[Source information Boundary: Start]

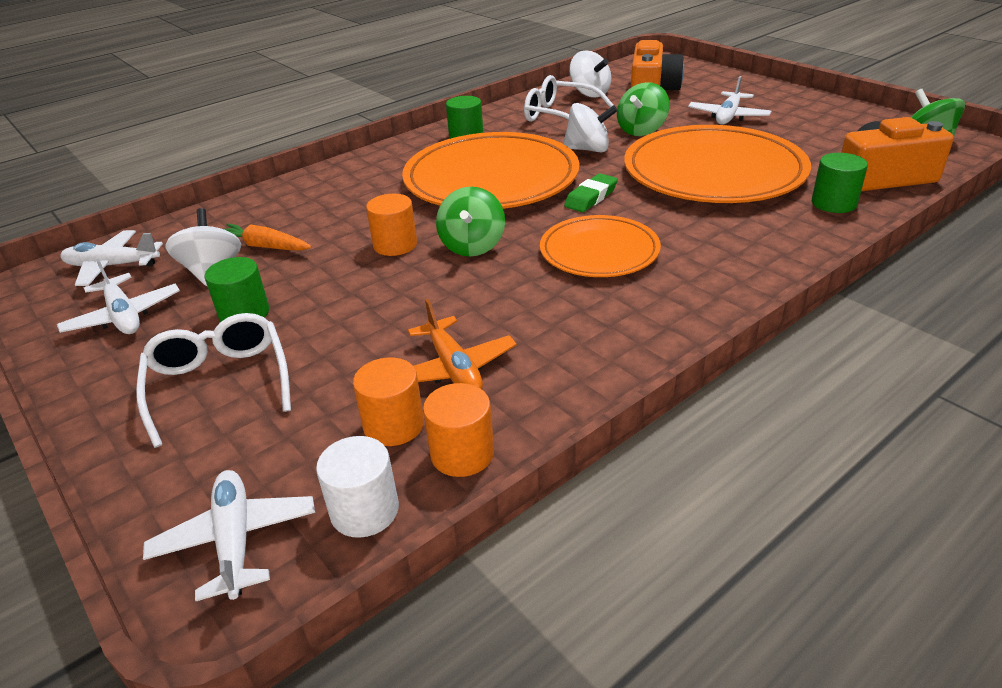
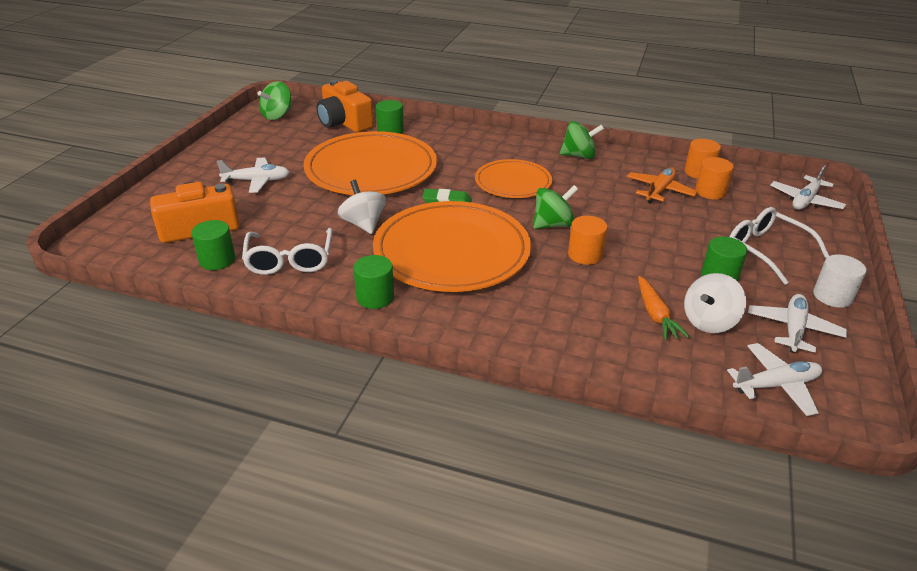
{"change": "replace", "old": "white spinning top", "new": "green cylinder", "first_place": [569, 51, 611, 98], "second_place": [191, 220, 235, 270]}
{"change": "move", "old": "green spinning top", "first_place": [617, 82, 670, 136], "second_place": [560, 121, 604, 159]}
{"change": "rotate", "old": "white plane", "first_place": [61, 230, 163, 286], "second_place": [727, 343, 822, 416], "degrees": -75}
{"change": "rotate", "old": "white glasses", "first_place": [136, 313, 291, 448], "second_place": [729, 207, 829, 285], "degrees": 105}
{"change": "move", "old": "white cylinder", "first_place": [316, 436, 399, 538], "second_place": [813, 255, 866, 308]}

[Source information Boundary: End]
[Source information Boundary: Start]

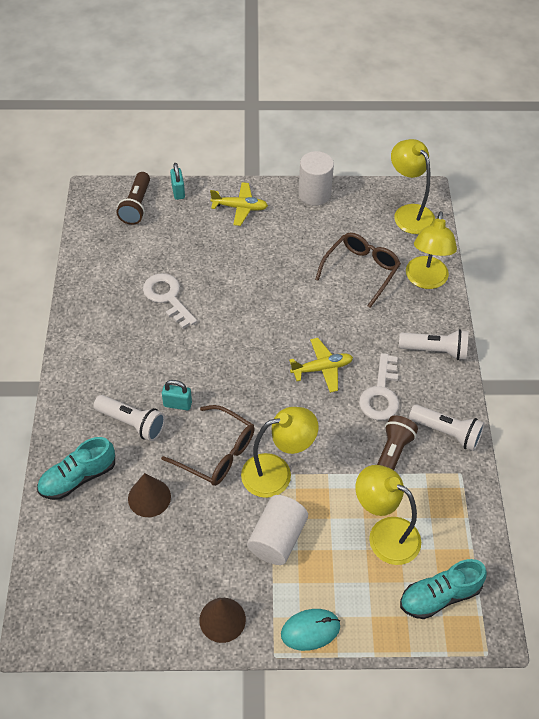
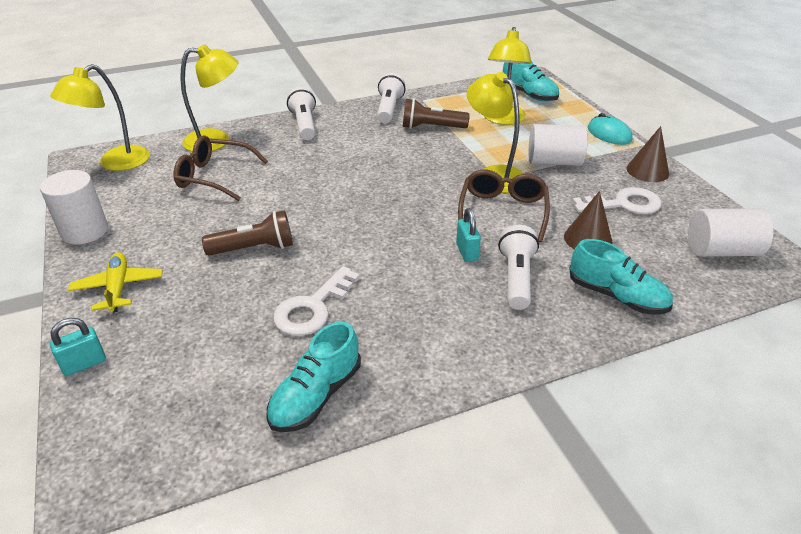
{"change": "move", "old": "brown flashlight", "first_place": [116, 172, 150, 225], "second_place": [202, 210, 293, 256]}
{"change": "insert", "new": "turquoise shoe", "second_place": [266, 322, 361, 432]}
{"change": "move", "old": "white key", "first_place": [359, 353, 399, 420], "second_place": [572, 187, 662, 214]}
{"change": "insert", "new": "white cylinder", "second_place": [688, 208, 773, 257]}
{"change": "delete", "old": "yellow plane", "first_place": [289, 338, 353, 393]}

[Source information Boundary: End]

- **Work required**:
Look for the word "insert". Copy out every line of the data that has it.

- **Final answer**:
{"change": "insert", "new": "turquoise shoe", "second_place": [266, 322, 361, 432]}
{"change": "insert", "new": "white cylinder", "second_place": [688, 208, 773, 257]}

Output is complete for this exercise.